§ **The task**: If a line in the listing contains "cabinet", copy it out whole.

§ **Data for this task**:

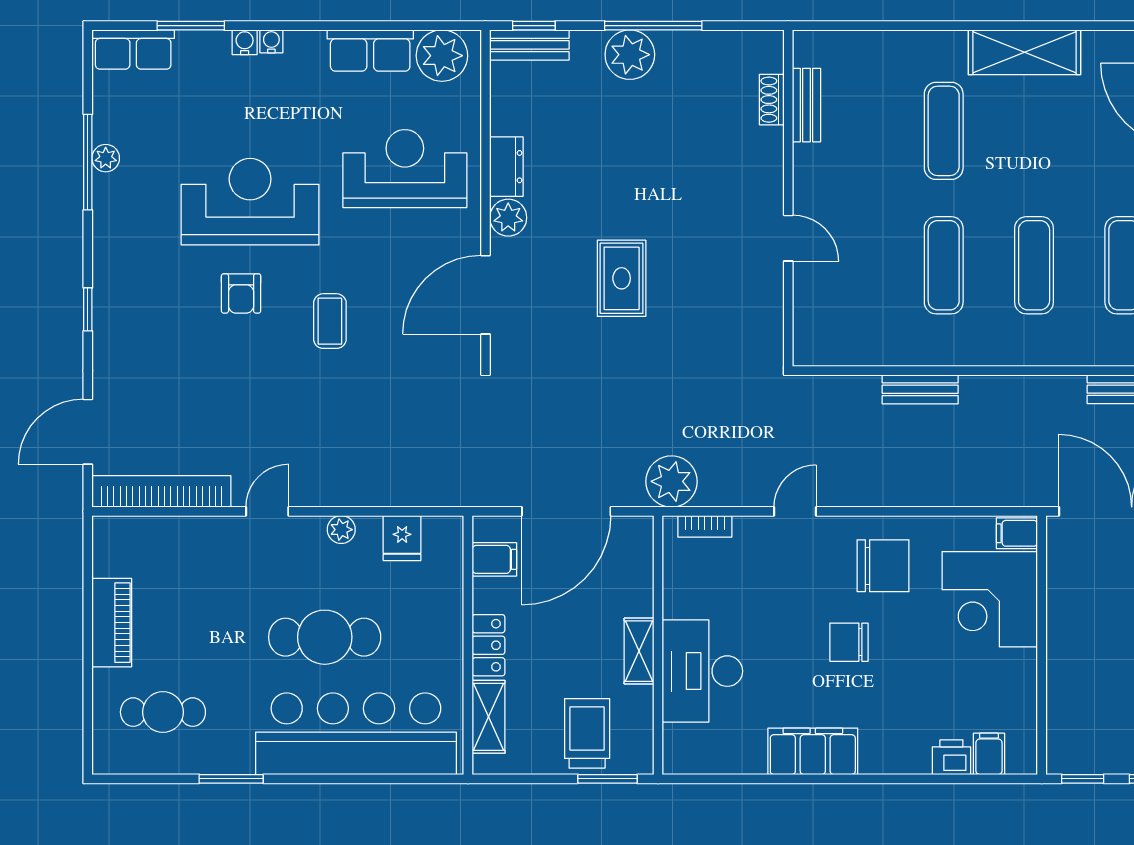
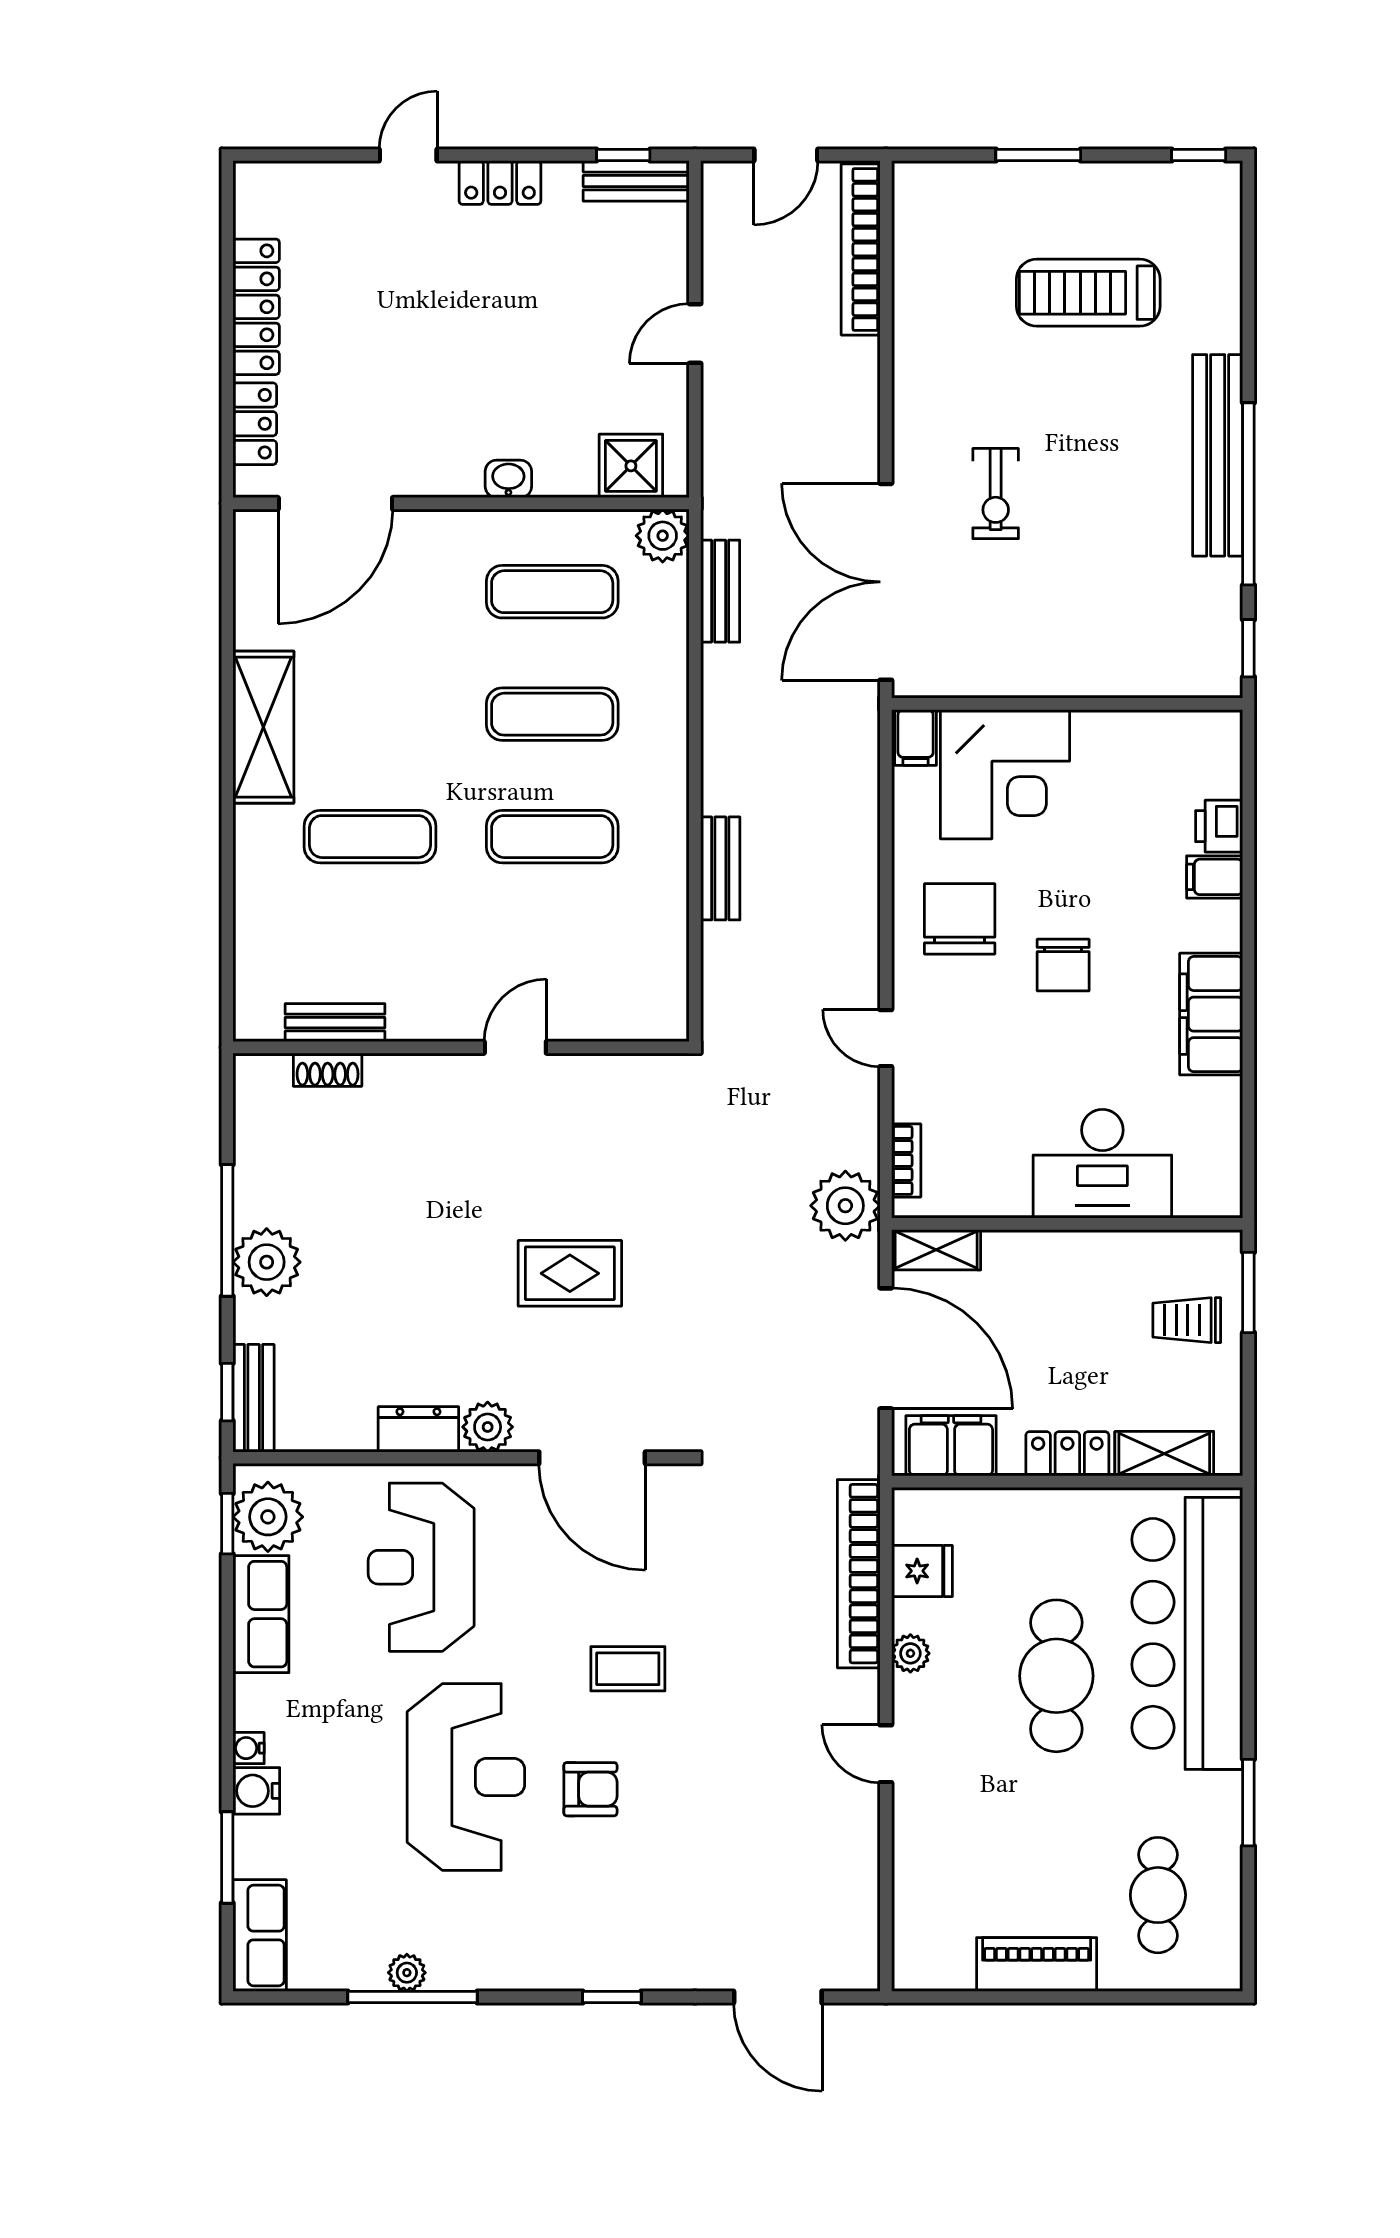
window: (437, 26) -> (227, 1524), added
water cooler: (245, 42) -> (256, 1791), width x1.38, depth x1.38
reception desk: (250, 202) -> (466, 1777), turned 180
bookcase: (161, 491) -> (859, 1574), moved
filing cabinet: (494, 559) -> (951, 1446), width x2.00
shelving: (639, 651) -> (936, 1250), moved
trolley: (587, 733) -> (1187, 1320), width x0.73, depth x0.72
filing cabinet: (989, 754) -> (1215, 877), moved

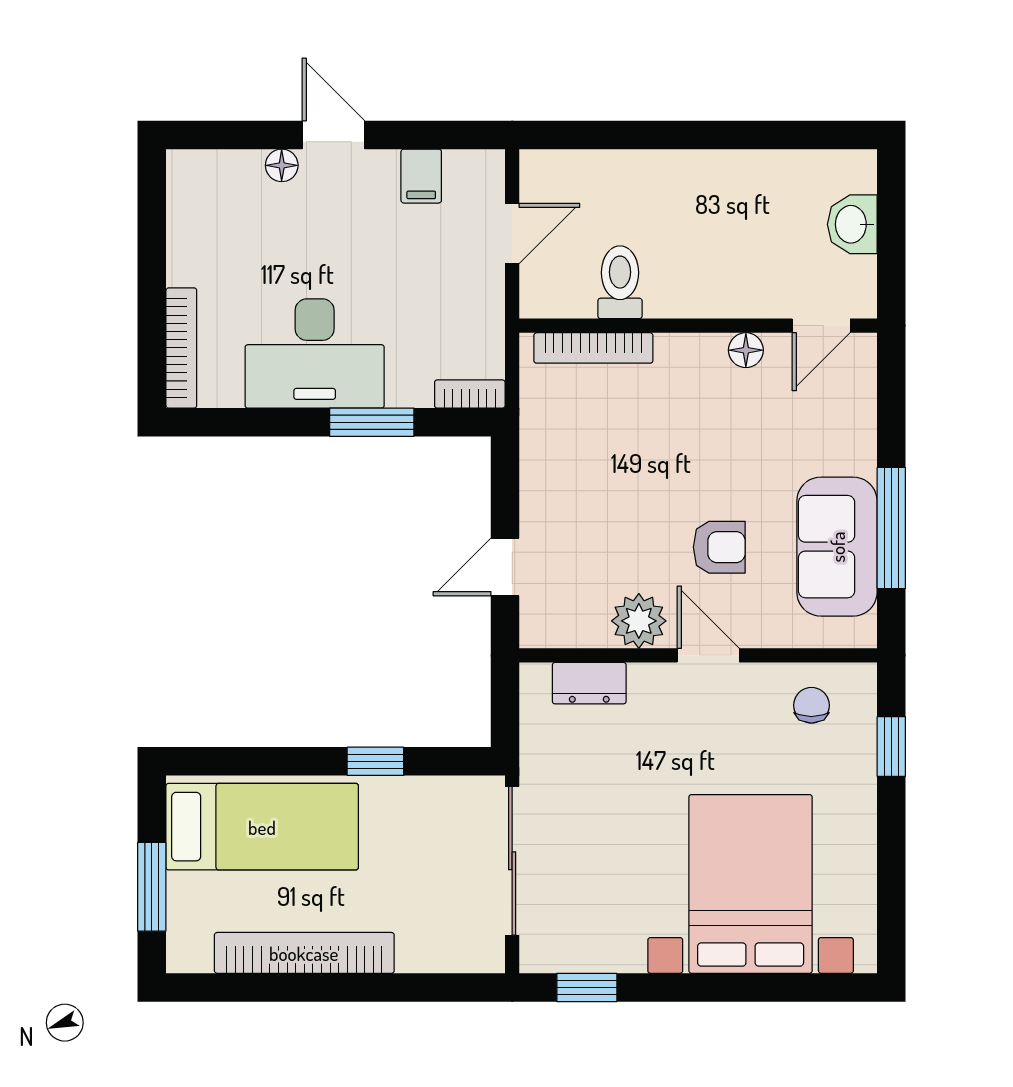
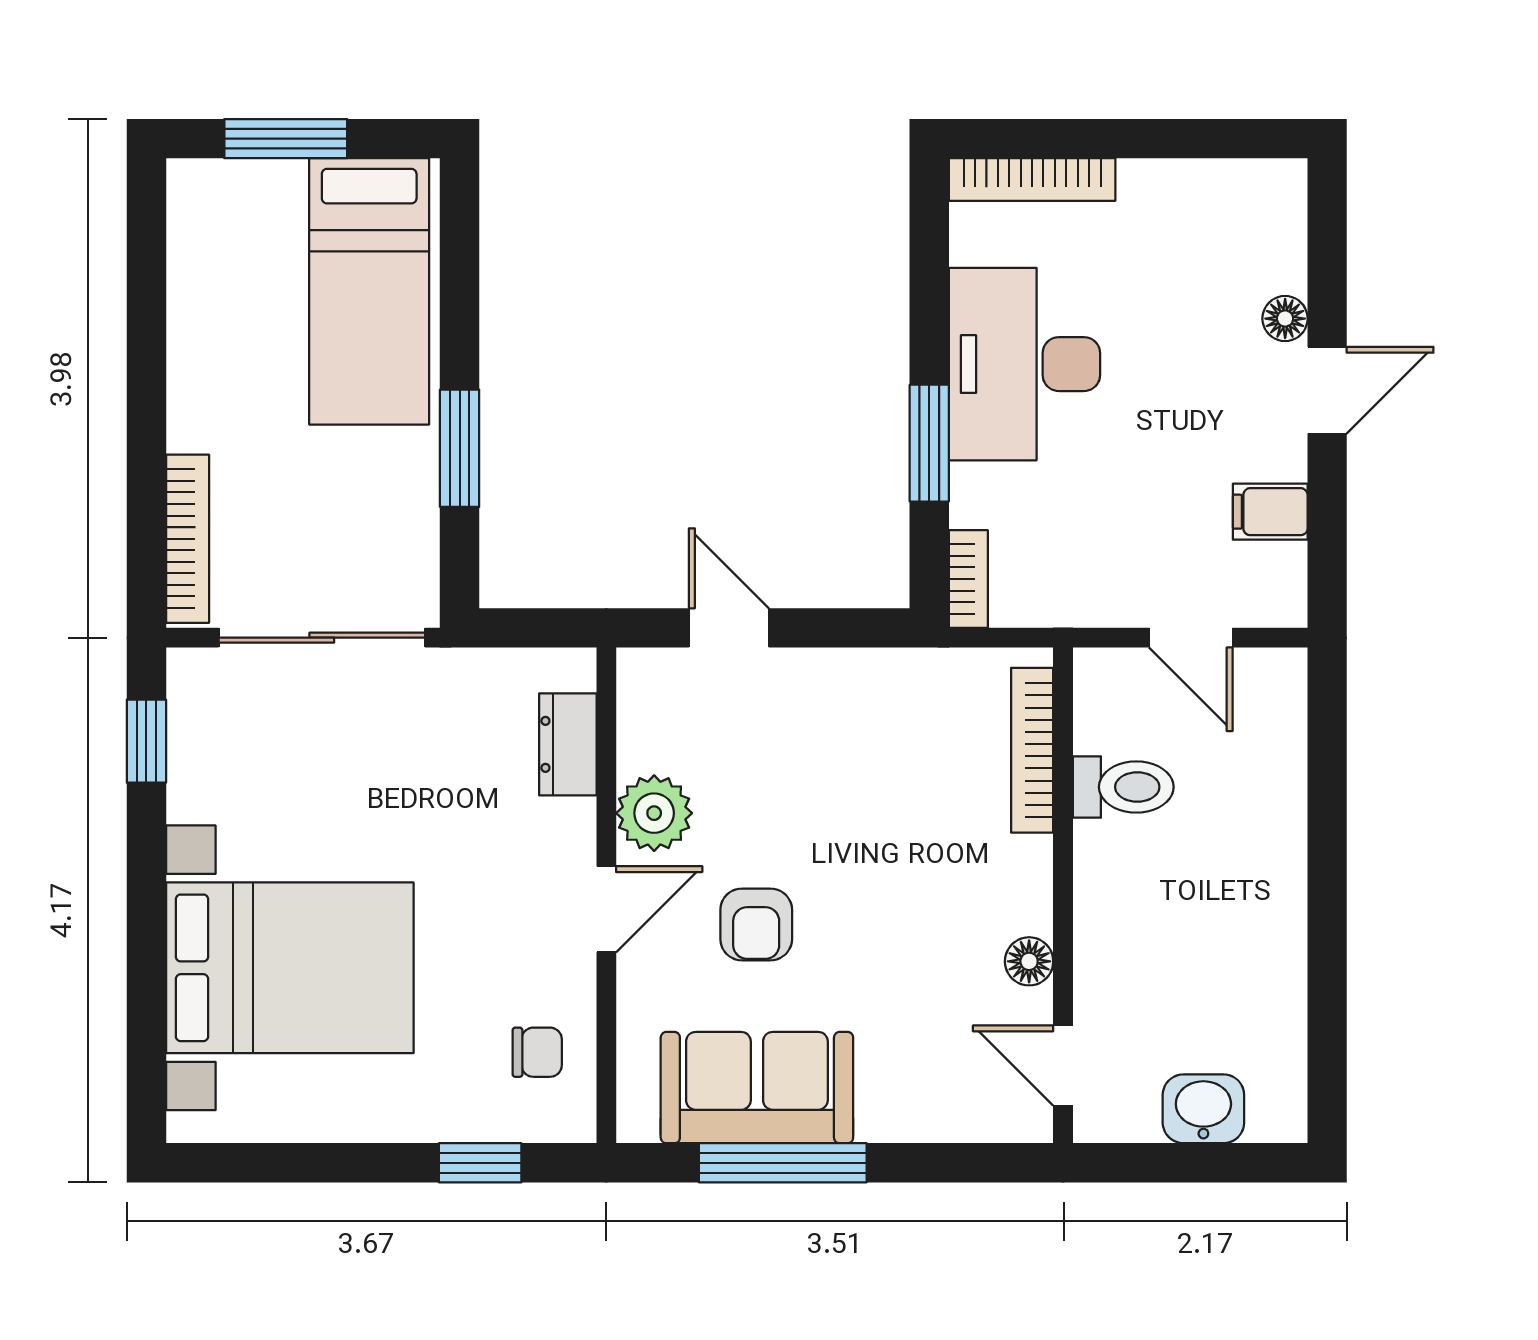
window: (375, 761) -> (460, 448), width x1.50
bookcase: (304, 953) -> (188, 539), moved, width x0.68, depth x0.76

§ **Answer area**:
filing cabinet: (494, 559) -> (951, 1446), width x2.00
filing cabinet: (989, 754) -> (1215, 877), moved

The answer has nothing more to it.